▸ **Aim of the exercise**: Scan the records for the word "MISO". Return each line where it is found.

▸ **Supplied material**:

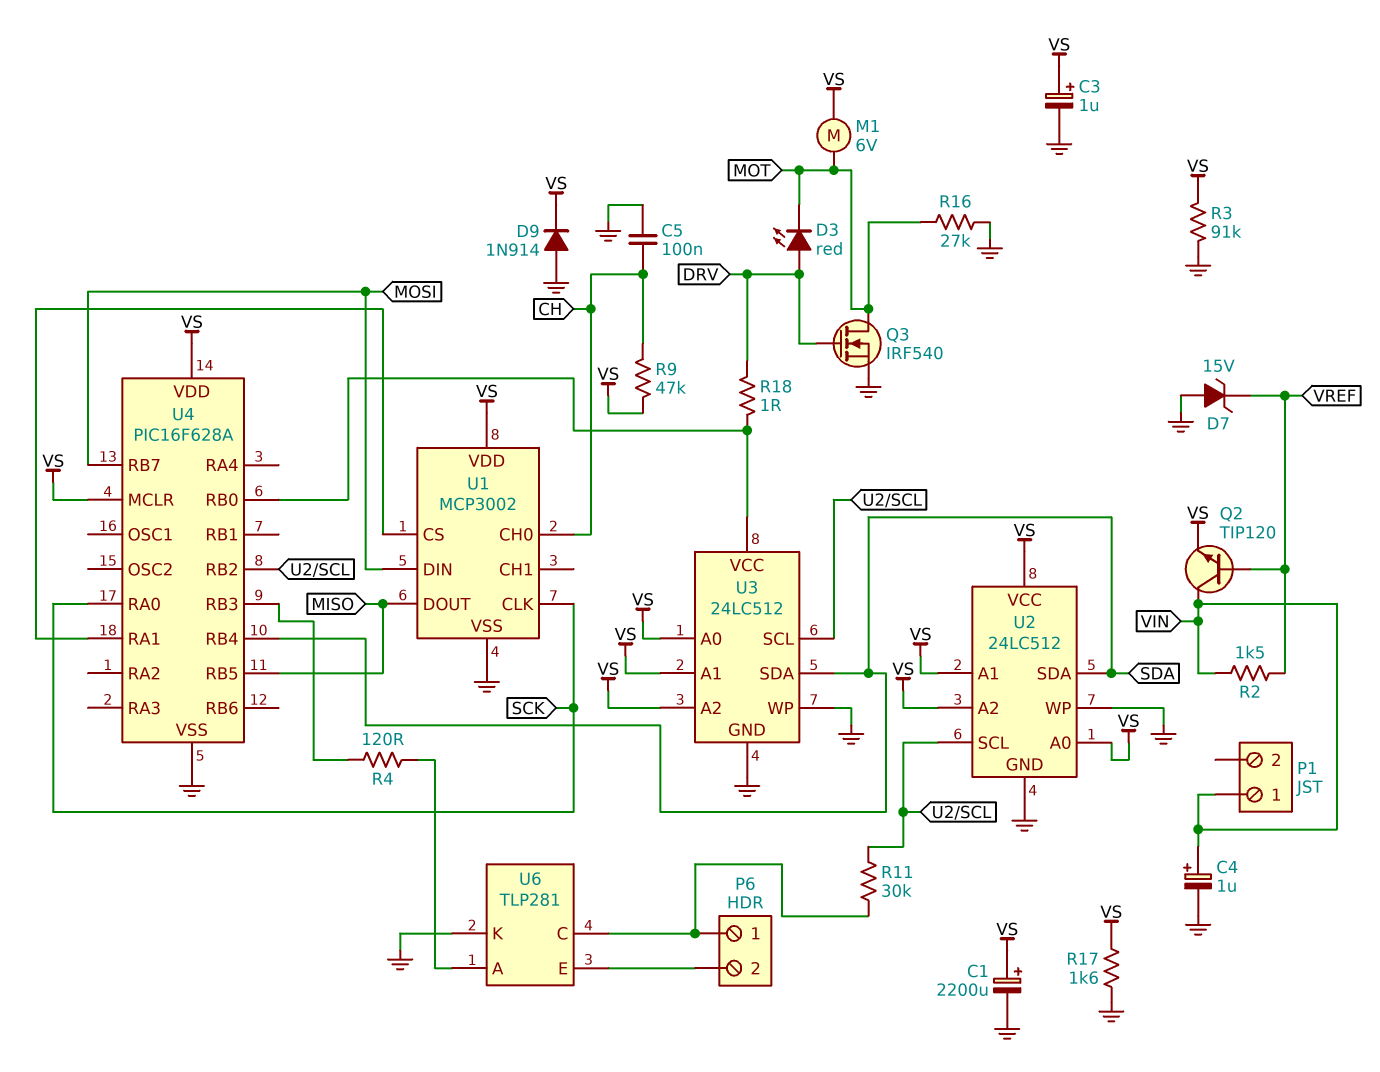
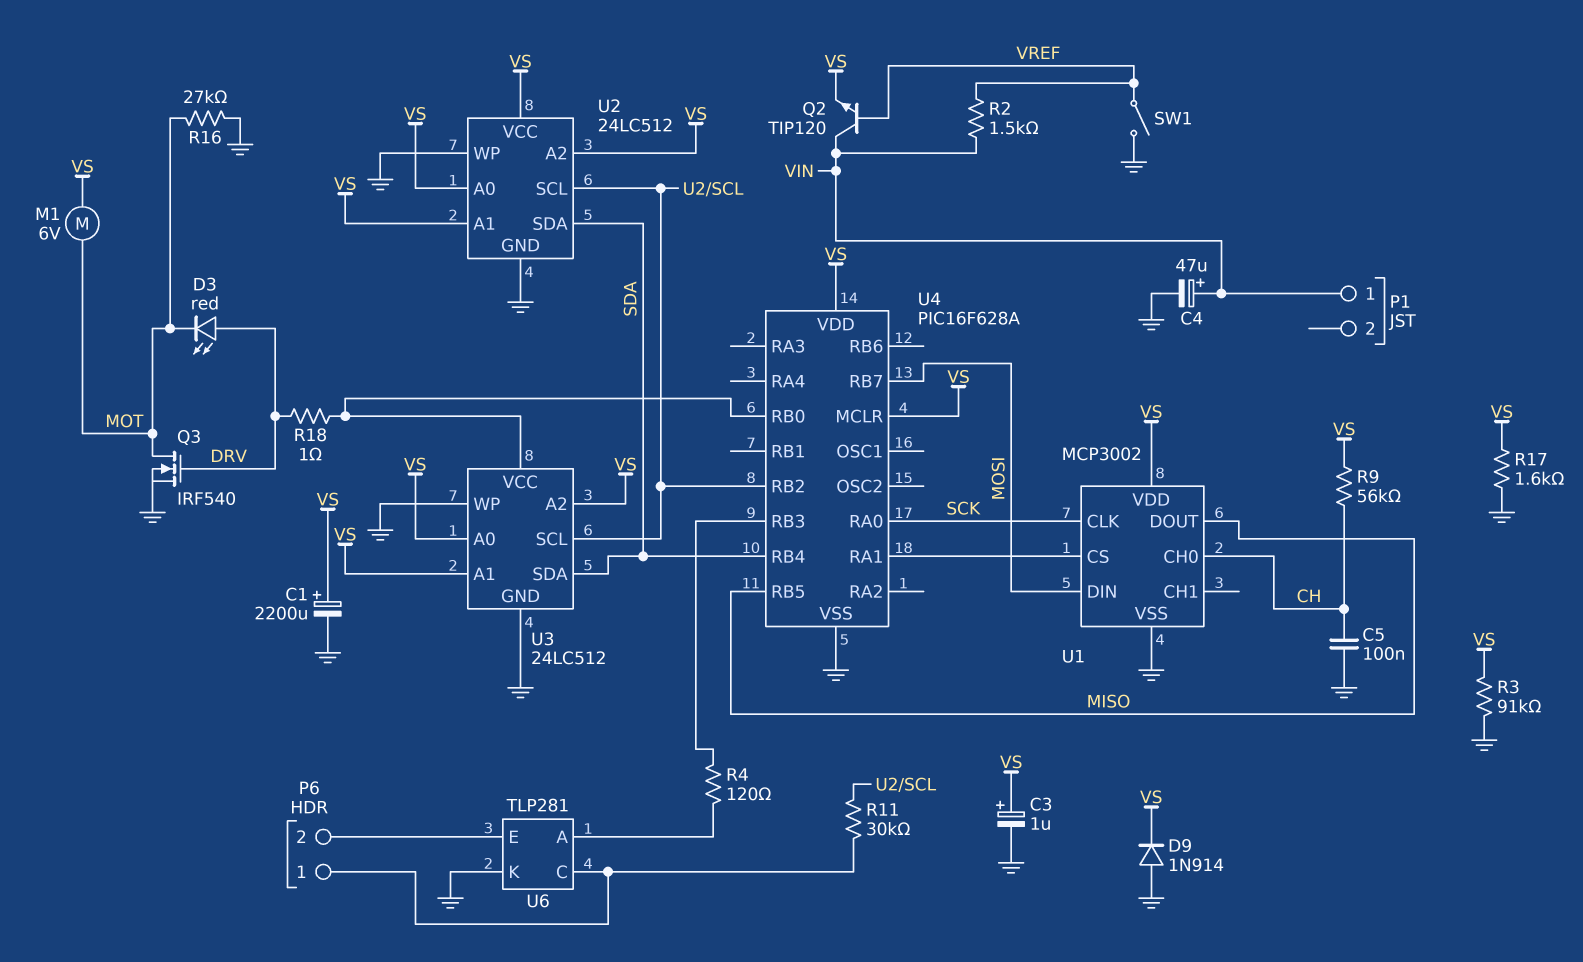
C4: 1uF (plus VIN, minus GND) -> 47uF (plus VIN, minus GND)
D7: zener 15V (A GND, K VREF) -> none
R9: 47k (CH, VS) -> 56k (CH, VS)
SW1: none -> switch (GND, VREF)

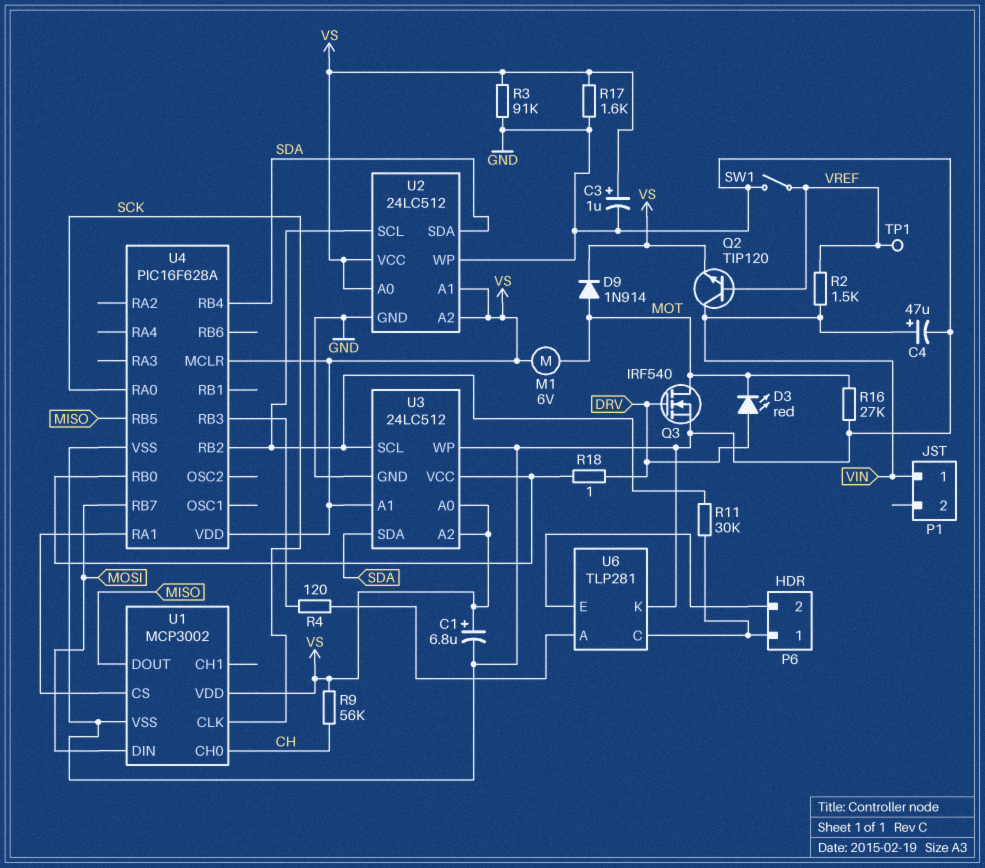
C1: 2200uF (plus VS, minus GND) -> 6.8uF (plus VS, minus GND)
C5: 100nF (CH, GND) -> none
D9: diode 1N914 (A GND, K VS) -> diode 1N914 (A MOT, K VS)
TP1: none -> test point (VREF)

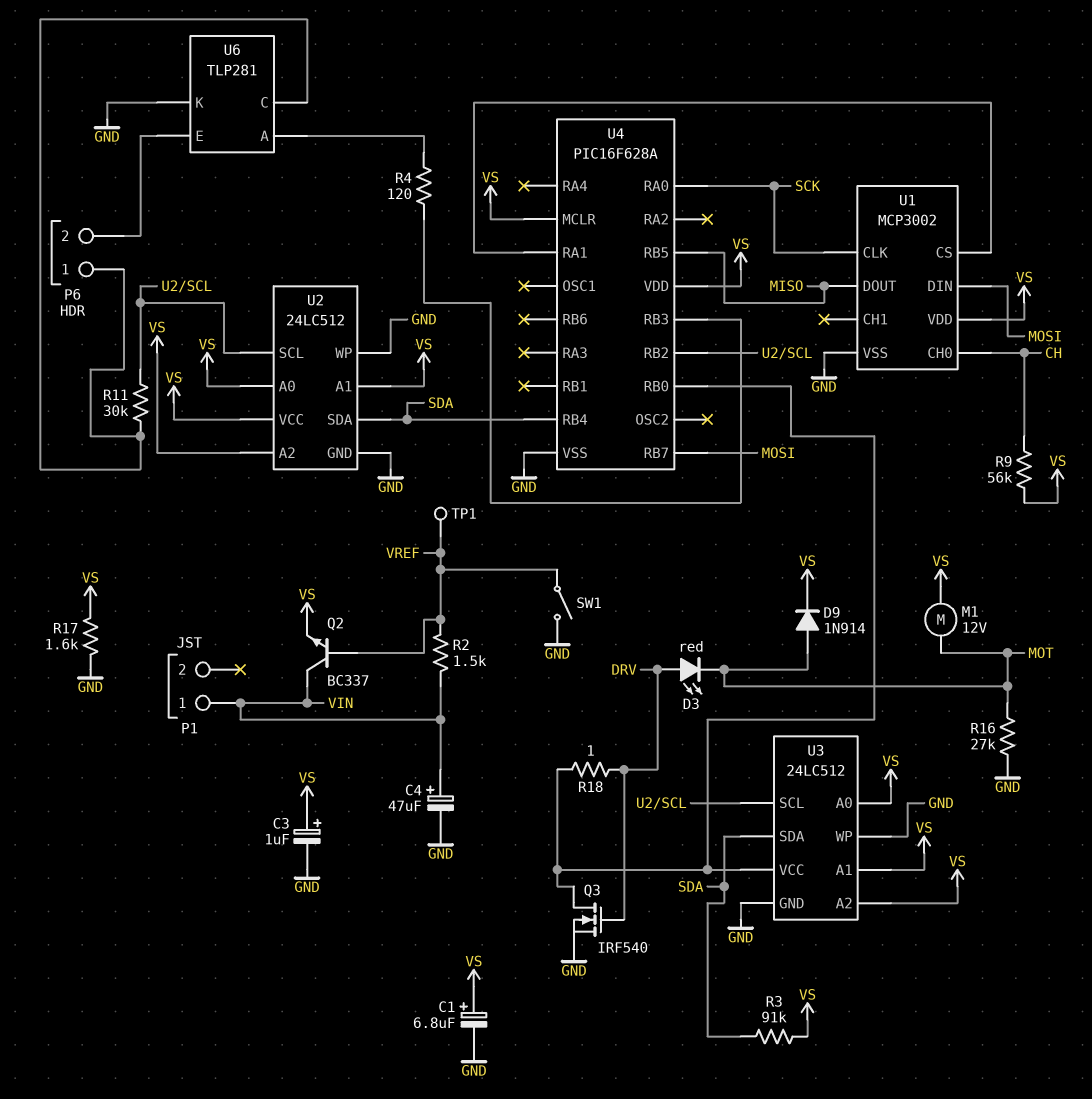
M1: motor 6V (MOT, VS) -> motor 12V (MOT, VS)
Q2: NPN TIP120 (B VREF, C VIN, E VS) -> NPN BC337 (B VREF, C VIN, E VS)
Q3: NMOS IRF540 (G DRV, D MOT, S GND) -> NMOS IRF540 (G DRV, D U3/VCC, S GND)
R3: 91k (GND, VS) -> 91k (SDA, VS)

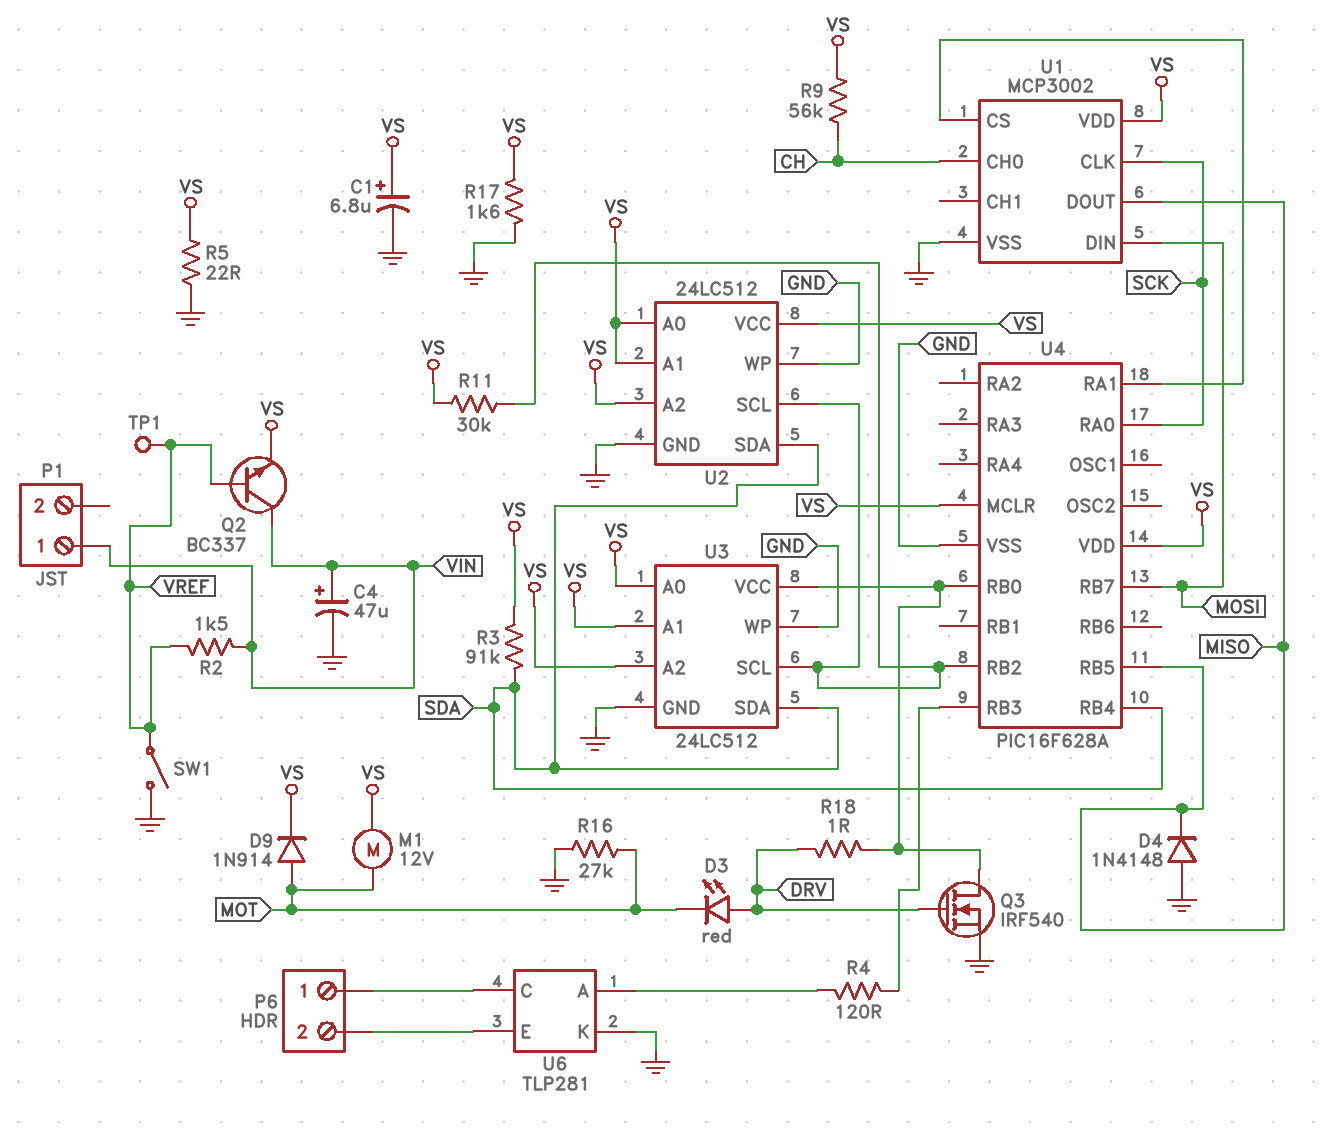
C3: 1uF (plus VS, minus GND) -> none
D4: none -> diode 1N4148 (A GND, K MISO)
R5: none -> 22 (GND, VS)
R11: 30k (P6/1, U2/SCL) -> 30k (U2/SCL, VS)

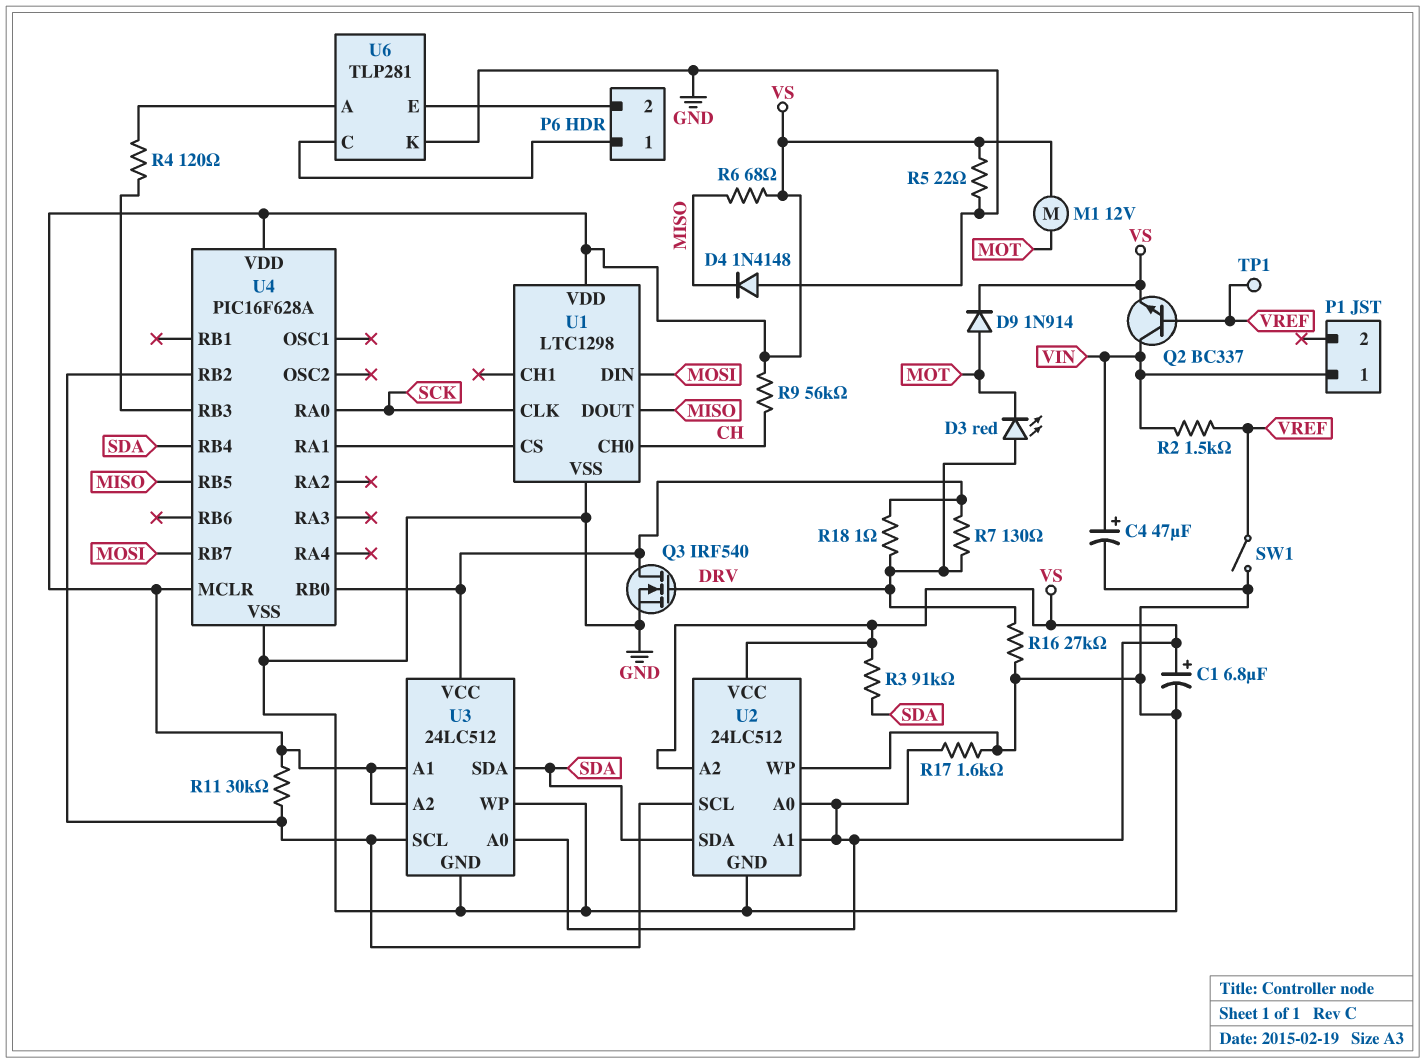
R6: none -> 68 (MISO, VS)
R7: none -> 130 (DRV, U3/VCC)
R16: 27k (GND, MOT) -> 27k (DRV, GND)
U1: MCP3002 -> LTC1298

▸ **Response to this exercise**:
D4: none -> diode 1N4148 (A GND, K MISO)
R6: none -> 68 (MISO, VS)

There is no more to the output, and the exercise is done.